*** Material shown ***
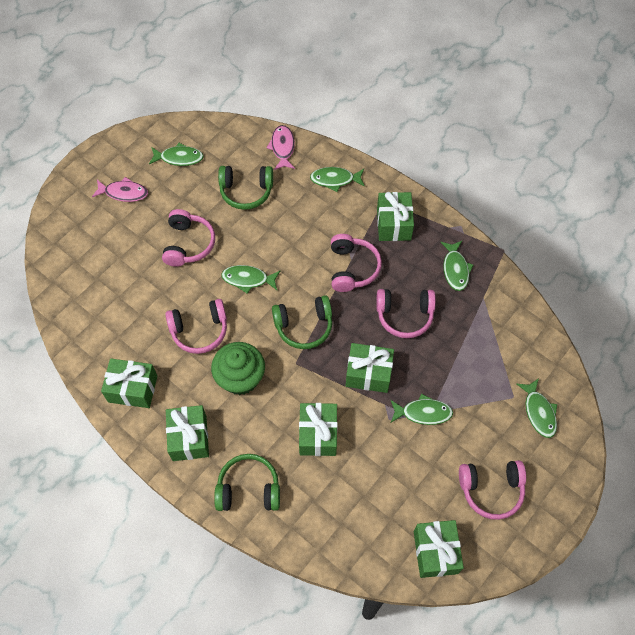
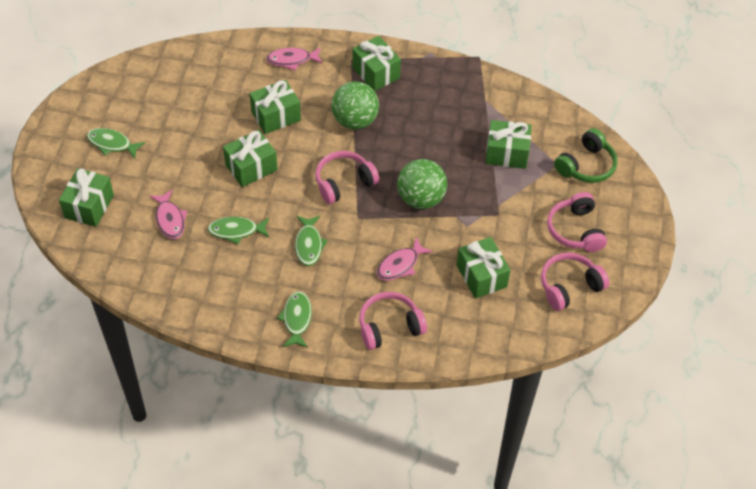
green ball: 0 -> 2
green cupcake: 1 -> 0
green fish: 6 -> 4
green headphones: 3 -> 1
pink fish: 2 -> 3
pink headphones: 5 -> 4

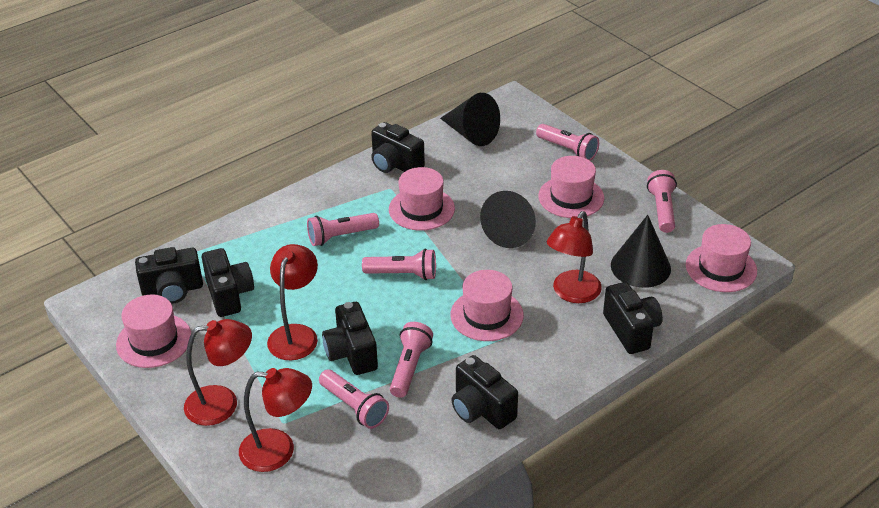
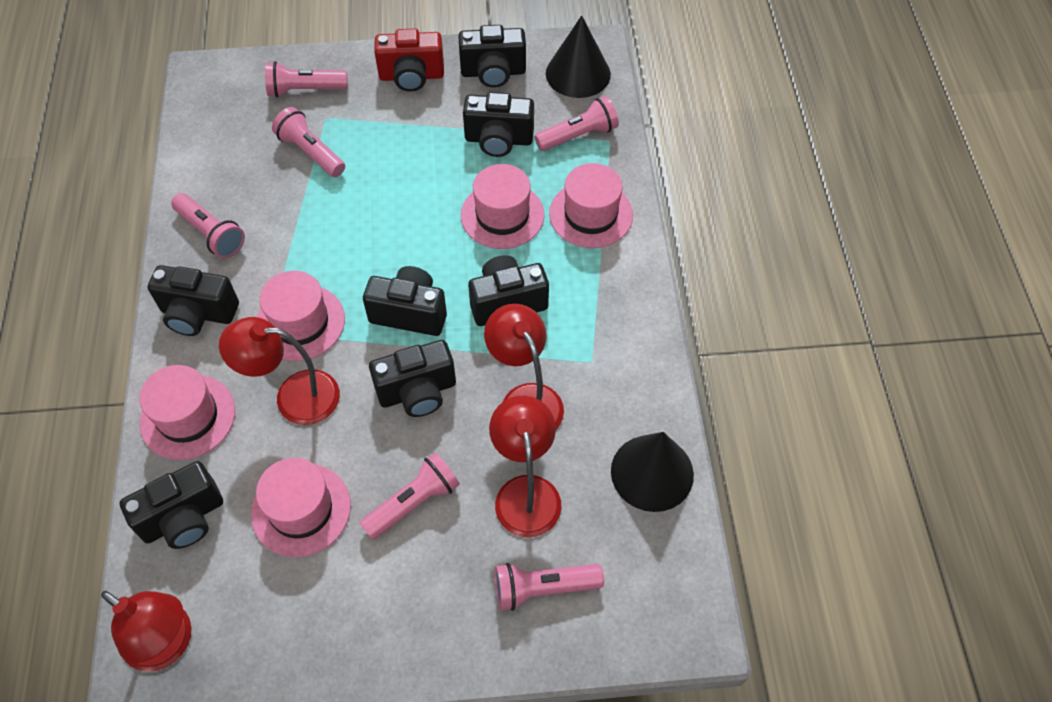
black camera: 6 -> 7
black cone: 3 -> 2
red camera: 0 -> 1

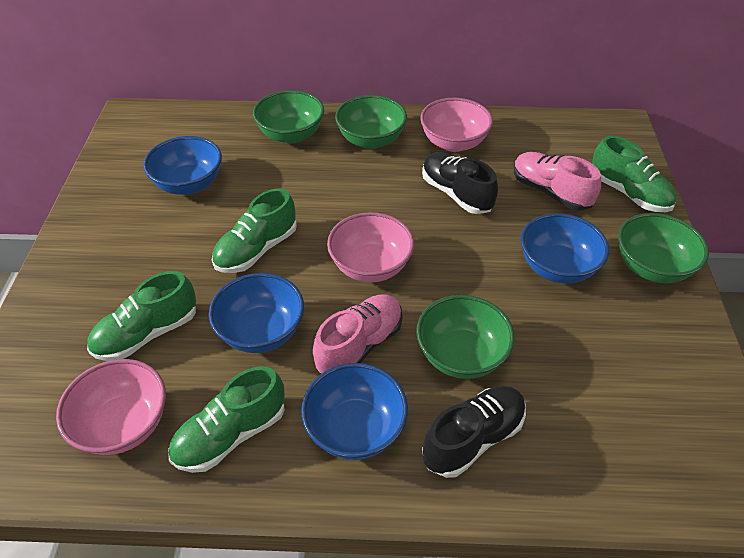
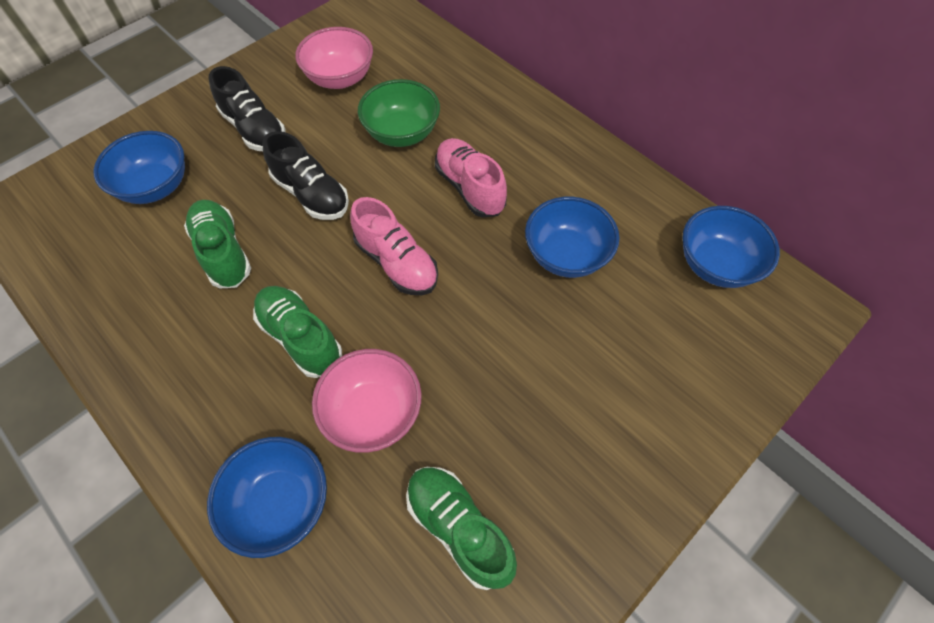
green bowl: 4 -> 1
green shoe: 4 -> 3
pink bowl: 3 -> 2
***
> Your task
A word-for-word copy of the data, without its pictures, is what is needed.

> Result of this exercise
green ball: 0 -> 2
green cupcake: 1 -> 0
green fish: 6 -> 4
green headphones: 3 -> 1
pink fish: 2 -> 3
pink headphones: 5 -> 4

black camera: 6 -> 7
black cone: 3 -> 2
red camera: 0 -> 1

green bowl: 4 -> 1
green shoe: 4 -> 3
pink bowl: 3 -> 2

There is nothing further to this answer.